TASK DETAILS
In the copy, keep every line below as it is and leave out the pictures.

DATA BELOW

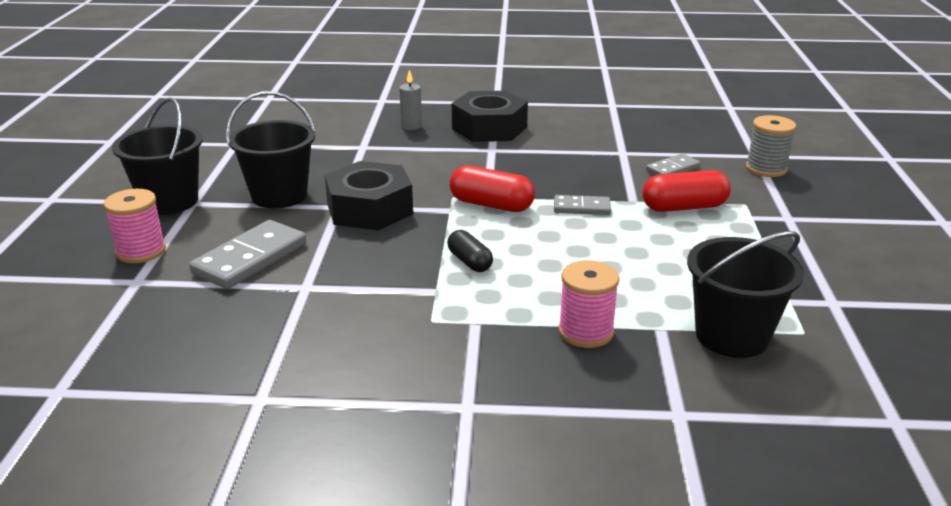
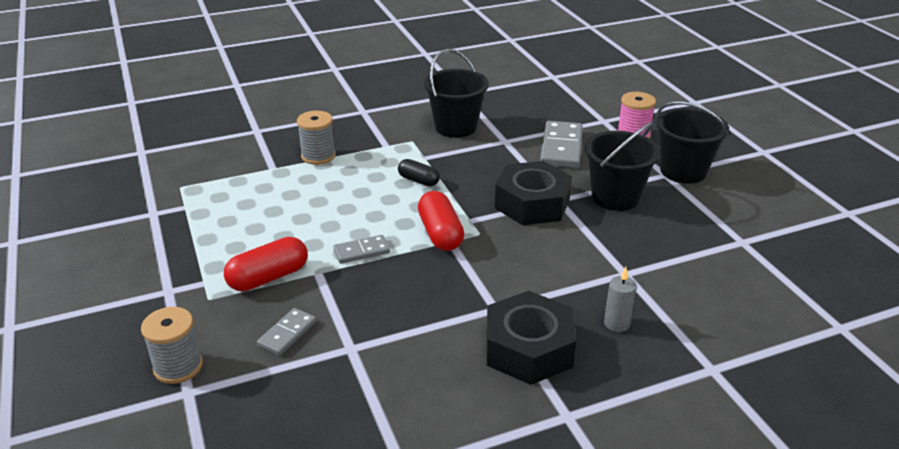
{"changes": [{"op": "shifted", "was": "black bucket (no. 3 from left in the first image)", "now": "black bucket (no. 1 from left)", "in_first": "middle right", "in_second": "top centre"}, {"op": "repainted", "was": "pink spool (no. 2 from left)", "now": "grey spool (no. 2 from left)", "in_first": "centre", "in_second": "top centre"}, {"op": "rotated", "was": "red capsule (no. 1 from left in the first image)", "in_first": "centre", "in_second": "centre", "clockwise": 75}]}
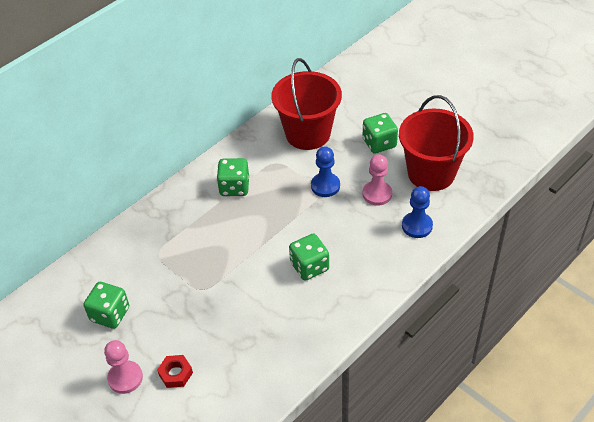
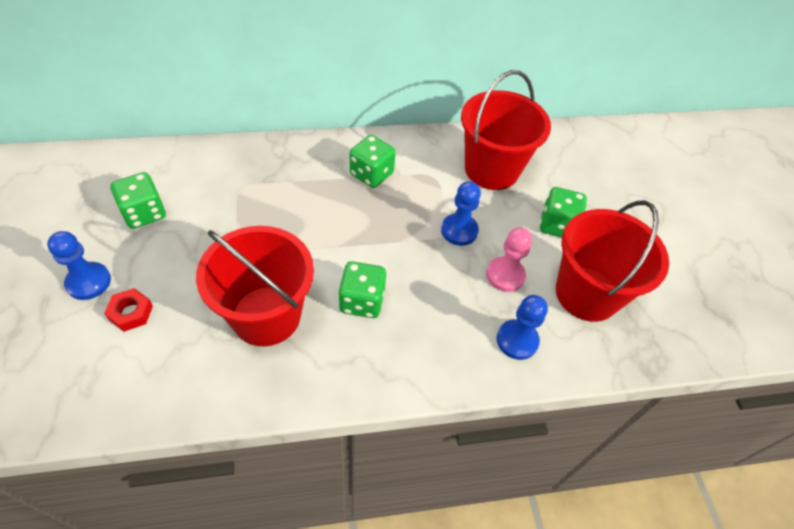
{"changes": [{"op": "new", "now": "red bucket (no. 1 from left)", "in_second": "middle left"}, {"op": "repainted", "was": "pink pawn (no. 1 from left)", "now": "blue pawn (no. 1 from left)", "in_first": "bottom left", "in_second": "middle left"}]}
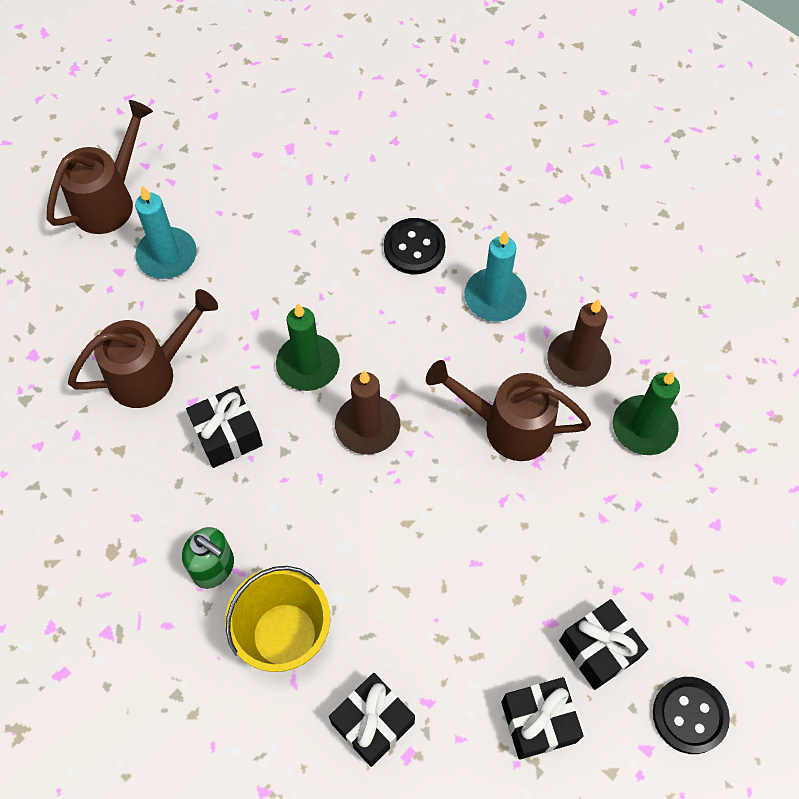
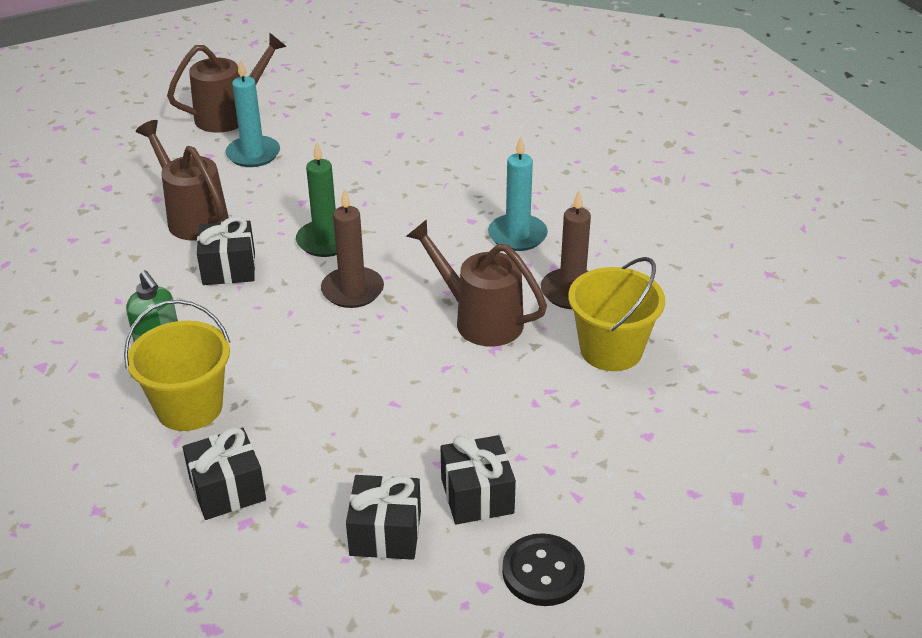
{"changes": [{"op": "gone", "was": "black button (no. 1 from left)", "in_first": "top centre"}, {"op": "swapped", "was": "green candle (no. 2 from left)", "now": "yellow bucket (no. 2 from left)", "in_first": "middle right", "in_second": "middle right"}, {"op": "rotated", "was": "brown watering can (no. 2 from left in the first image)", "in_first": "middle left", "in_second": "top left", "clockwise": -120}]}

YOUR SOLUTION
{"changes": [{"op": "shifted", "was": "black bucket (no. 3 from left in the first image)", "now": "black bucket (no. 1 from left)", "in_first": "middle right", "in_second": "top centre"}, {"op": "repainted", "was": "pink spool (no. 2 from left)", "now": "grey spool (no. 2 from left)", "in_first": "centre", "in_second": "top centre"}, {"op": "rotated", "was": "red capsule (no. 1 from left in the first image)", "in_first": "centre", "in_second": "centre", "clockwise": 75}]}
{"changes": [{"op": "new", "now": "red bucket (no. 1 from left)", "in_second": "middle left"}, {"op": "repainted", "was": "pink pawn (no. 1 from left)", "now": "blue pawn (no. 1 from left)", "in_first": "bottom left", "in_second": "middle left"}]}
{"changes": [{"op": "gone", "was": "black button (no. 1 from left)", "in_first": "top centre"}, {"op": "swapped", "was": "green candle (no. 2 from left)", "now": "yellow bucket (no. 2 from left)", "in_first": "middle right", "in_second": "middle right"}, {"op": "rotated", "was": "brown watering can (no. 2 from left in the first image)", "in_first": "middle left", "in_second": "top left", "clockwise": -120}]}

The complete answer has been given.